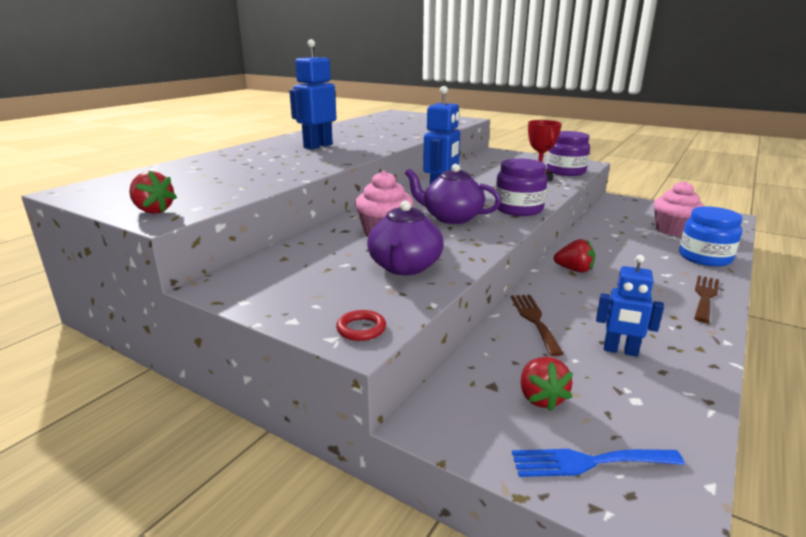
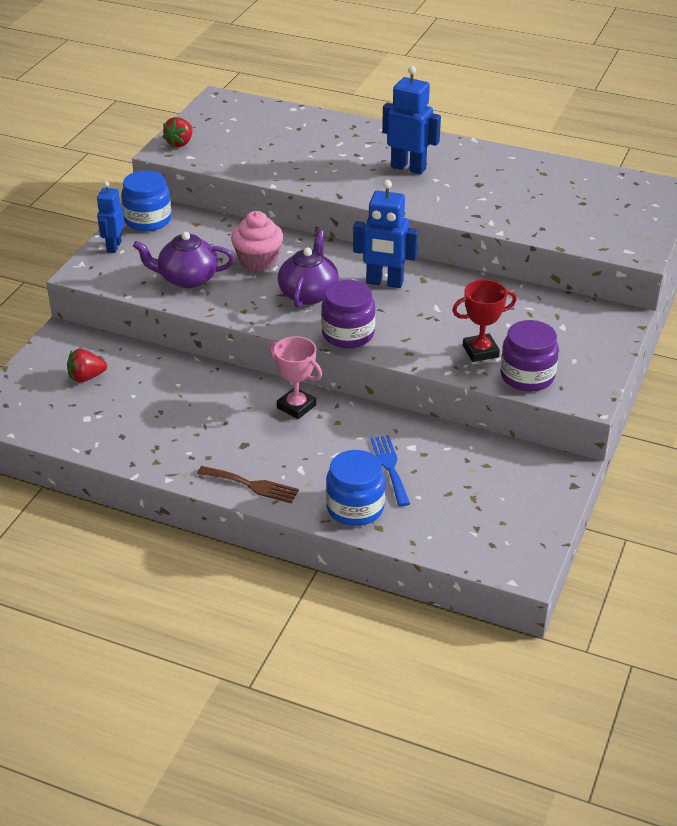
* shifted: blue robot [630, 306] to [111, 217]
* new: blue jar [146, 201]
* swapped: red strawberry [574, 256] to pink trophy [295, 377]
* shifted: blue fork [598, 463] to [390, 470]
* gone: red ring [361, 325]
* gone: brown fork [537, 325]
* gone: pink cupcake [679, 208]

→ **Problem statement**
Could the entries above be returned verbatim, with no pictures included?

→ **Answer box**
* shifted: blue robot [630, 306] to [111, 217]
* new: blue jar [146, 201]
* swapped: red strawberry [574, 256] to pink trophy [295, 377]
* shifted: blue fork [598, 463] to [390, 470]
* gone: red ring [361, 325]
* gone: brown fork [537, 325]
* gone: pink cupcake [679, 208]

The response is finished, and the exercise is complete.